◆ GOAL OF THE EXERCISE ◆
After reading the entries below, copy word for word the lines from the first through the line containing "(420, 336) = (248, 207): brown", and stop there.
-------------------------
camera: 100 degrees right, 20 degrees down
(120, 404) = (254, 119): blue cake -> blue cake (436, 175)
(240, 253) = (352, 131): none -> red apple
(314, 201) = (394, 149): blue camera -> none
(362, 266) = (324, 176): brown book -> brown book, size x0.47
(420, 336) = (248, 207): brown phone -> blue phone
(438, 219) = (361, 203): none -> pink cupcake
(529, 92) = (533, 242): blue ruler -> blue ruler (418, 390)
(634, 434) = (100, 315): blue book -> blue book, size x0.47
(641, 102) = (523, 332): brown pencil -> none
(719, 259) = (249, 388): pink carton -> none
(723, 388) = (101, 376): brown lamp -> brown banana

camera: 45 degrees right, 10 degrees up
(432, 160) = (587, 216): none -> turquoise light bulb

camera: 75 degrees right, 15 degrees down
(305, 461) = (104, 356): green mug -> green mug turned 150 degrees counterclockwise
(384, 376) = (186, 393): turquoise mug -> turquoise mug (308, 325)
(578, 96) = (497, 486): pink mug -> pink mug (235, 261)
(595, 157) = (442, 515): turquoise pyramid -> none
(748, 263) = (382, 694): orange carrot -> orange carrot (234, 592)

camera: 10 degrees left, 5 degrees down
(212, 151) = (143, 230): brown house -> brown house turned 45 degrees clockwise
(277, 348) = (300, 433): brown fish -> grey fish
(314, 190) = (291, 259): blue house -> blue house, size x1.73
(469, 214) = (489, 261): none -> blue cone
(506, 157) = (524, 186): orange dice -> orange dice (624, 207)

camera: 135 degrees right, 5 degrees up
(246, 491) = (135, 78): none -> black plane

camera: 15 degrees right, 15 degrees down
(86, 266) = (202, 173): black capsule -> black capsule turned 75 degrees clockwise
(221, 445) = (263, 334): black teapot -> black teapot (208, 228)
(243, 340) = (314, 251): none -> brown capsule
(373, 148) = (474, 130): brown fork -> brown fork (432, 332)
-------------------------
◆ SOLUTION FOR THIS EXERCISE ◆
camera: 100 degrees right, 20 degrees down
(120, 404) = (254, 119): blue cake -> blue cake (436, 175)
(240, 253) = (352, 131): none -> red apple
(314, 201) = (394, 149): blue camera -> none
(362, 266) = (324, 176): brown book -> brown book, size x0.47
(420, 336) = (248, 207): brown phone -> blue phone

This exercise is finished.